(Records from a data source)
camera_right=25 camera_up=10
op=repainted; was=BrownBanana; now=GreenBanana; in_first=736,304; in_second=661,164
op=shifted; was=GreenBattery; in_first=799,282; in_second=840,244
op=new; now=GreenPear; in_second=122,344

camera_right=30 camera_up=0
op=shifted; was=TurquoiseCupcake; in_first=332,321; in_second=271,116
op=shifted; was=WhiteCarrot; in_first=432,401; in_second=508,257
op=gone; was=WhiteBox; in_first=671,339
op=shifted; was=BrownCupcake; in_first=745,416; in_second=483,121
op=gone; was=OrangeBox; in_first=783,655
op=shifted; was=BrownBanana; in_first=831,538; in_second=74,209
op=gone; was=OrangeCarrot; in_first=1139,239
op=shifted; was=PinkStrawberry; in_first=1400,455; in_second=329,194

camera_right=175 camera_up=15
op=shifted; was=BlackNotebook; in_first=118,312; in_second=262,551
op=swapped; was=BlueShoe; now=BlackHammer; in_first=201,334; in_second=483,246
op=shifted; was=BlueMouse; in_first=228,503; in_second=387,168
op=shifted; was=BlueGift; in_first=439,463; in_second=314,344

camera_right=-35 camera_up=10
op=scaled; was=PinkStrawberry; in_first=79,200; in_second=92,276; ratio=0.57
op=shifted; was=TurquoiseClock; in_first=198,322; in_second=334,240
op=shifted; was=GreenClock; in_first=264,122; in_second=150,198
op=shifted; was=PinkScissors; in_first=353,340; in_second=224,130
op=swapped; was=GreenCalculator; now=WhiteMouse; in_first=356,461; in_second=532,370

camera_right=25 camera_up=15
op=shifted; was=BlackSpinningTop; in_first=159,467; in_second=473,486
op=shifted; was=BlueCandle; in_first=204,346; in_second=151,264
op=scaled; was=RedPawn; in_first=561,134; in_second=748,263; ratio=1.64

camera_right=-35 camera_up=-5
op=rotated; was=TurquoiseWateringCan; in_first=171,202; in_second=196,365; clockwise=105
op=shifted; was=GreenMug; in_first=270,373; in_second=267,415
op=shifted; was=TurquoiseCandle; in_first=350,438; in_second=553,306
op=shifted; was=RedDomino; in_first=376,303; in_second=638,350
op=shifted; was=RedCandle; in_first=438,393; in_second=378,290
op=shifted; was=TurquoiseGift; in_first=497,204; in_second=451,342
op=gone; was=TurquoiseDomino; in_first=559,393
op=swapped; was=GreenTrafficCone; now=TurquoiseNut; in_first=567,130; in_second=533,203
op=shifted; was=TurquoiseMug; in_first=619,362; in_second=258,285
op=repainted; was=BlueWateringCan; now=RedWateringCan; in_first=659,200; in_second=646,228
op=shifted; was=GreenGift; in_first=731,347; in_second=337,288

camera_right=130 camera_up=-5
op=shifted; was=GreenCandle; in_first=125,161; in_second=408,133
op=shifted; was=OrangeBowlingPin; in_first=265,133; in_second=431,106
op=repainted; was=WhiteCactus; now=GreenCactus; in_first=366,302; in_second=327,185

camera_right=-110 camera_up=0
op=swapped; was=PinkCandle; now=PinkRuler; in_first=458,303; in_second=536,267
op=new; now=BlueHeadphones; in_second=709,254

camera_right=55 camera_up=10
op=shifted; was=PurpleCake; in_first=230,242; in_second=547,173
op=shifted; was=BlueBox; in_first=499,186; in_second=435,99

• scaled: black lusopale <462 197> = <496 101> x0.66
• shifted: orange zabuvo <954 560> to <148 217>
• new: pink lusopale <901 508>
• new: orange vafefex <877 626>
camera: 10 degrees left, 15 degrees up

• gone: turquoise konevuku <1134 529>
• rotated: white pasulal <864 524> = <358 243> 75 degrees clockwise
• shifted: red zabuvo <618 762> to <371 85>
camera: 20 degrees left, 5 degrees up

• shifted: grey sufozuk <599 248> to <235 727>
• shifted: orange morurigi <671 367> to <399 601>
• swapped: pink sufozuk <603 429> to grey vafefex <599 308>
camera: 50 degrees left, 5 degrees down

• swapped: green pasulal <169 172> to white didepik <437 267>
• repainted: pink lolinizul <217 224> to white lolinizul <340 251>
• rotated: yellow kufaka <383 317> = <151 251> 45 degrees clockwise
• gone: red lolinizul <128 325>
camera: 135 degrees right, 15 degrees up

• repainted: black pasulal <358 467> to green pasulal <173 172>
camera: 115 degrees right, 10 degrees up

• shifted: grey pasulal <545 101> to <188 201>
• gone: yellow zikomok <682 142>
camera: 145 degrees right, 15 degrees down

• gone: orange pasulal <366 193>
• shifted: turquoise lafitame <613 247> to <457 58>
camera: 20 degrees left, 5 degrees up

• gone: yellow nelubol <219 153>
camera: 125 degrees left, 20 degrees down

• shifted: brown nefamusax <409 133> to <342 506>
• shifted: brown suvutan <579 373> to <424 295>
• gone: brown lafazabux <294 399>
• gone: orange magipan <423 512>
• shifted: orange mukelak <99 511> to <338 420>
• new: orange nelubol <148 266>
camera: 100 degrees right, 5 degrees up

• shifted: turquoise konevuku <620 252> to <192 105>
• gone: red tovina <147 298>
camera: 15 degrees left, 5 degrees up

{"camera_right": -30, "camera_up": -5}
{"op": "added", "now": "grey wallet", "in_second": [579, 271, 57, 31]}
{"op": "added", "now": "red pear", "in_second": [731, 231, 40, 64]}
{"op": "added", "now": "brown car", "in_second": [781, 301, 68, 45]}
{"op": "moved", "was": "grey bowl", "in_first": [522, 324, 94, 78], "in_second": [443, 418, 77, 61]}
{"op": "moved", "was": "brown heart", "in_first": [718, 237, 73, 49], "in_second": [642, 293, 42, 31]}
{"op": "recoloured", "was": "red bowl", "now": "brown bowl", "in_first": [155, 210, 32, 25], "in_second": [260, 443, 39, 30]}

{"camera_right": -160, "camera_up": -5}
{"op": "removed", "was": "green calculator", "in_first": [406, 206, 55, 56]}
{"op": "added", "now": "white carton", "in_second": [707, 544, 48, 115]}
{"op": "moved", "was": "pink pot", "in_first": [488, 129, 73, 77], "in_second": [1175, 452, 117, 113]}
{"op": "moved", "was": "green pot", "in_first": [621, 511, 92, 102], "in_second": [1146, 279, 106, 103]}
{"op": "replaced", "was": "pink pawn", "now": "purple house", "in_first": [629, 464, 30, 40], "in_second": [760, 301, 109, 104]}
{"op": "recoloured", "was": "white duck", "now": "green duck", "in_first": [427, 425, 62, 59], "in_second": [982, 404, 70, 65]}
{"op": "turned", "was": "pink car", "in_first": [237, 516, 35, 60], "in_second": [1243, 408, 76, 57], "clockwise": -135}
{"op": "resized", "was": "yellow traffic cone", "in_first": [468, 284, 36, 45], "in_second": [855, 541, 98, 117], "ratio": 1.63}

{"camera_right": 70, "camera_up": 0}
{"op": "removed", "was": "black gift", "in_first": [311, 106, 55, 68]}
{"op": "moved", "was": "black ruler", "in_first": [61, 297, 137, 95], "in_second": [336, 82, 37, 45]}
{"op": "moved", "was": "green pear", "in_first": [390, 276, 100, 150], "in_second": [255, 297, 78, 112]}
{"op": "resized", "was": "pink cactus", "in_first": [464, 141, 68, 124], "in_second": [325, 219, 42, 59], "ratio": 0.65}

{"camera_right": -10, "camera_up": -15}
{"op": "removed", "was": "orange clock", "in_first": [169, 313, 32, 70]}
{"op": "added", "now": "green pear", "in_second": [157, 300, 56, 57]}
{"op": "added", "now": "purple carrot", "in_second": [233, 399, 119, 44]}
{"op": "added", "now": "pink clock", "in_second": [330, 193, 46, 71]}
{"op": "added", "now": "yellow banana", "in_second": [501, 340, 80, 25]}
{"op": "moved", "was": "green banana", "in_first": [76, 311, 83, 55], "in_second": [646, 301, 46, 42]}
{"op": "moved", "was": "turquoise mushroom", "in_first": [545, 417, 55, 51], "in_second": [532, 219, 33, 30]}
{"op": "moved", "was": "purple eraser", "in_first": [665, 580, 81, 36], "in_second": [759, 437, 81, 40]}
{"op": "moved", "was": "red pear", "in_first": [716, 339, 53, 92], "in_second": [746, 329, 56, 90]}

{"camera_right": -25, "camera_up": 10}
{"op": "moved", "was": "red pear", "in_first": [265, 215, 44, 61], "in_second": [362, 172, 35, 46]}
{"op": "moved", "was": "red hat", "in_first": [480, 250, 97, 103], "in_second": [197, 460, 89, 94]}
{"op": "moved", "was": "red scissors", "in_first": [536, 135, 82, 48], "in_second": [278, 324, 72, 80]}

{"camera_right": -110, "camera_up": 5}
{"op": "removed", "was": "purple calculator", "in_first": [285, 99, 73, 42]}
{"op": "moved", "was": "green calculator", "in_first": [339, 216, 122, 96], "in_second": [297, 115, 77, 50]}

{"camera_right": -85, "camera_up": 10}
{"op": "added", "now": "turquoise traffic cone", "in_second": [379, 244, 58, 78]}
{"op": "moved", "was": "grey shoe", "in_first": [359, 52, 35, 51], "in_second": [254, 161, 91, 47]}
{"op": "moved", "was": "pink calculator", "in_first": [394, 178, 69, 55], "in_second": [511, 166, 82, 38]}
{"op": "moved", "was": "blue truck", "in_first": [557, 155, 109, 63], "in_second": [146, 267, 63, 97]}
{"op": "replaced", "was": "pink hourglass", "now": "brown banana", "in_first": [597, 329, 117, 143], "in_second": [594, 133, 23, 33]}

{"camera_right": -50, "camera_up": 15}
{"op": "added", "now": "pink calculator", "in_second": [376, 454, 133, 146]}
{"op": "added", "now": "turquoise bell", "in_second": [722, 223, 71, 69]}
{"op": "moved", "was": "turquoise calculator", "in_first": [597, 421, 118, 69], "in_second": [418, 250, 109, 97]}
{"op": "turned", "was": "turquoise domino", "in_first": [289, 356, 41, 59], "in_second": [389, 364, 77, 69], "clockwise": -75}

What you need to do | From the data above, copy each line that has the string "lusopale".

Reply |
• scaled: black lusopale <462 197> = <496 101> x0.66
• new: pink lusopale <901 508>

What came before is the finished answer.